• WHAT IS NEEDED: Would you transcribe the entries below word for word, omitting all images?

• EXERCISE DATA:
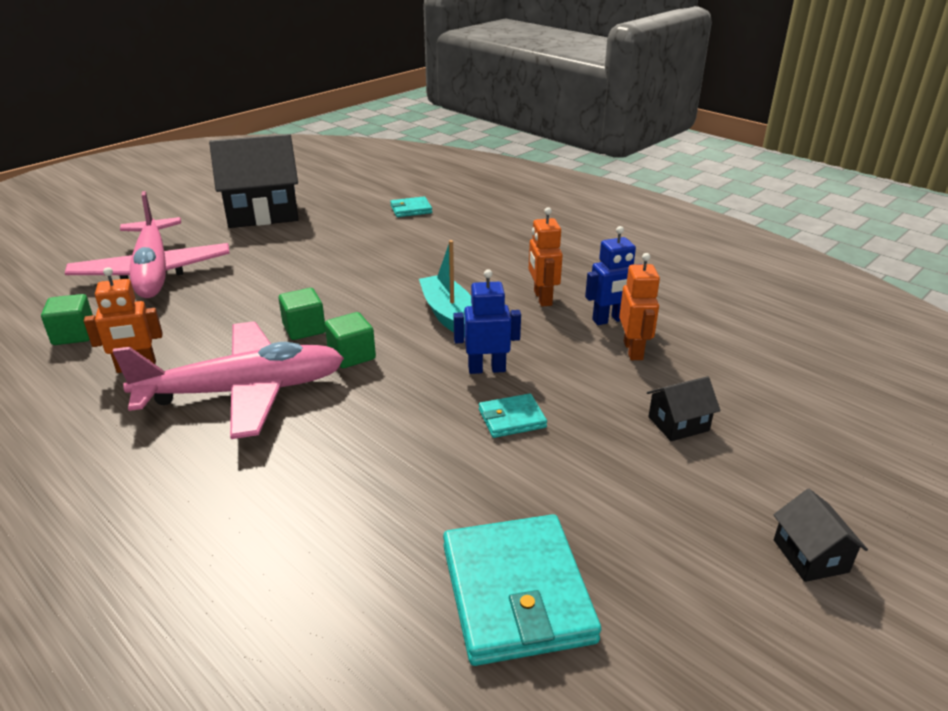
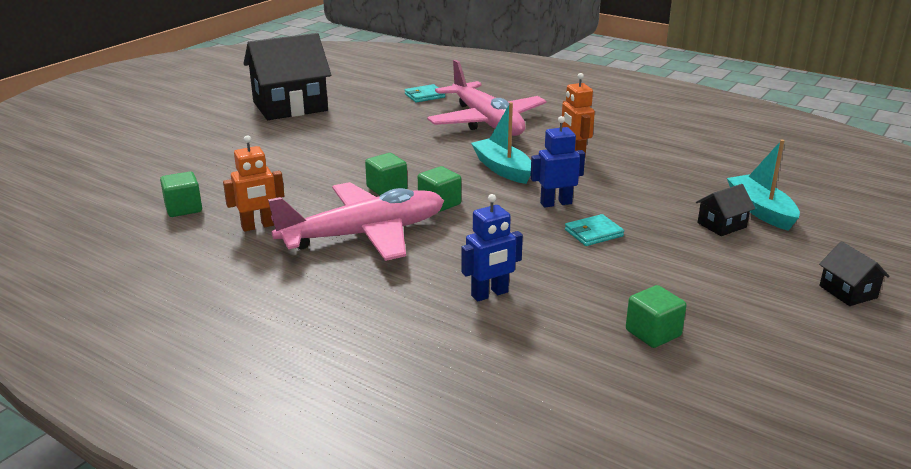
camera: 10 degrees left, 5 degrees down
pink plane [65,191,230,298] -> pink plane moved to [427,60,546,136]
turquoise wallet [443,514,601,666] -> green cube [626,285,686,348]
blue robot [585,226,636,325] -> blue robot moved to [461,194,523,302]
orange robot [619,253,660,360] -> none
none -> turquoise boat [727,140,800,231]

• RESULT OF THIS EXERCISE:
camera: 10 degrees left, 5 degrees down
pink plane [65,191,230,298] -> pink plane moved to [427,60,546,136]
turquoise wallet [443,514,601,666] -> green cube [626,285,686,348]
blue robot [585,226,636,325] -> blue robot moved to [461,194,523,302]
orange robot [619,253,660,360] -> none
none -> turquoise boat [727,140,800,231]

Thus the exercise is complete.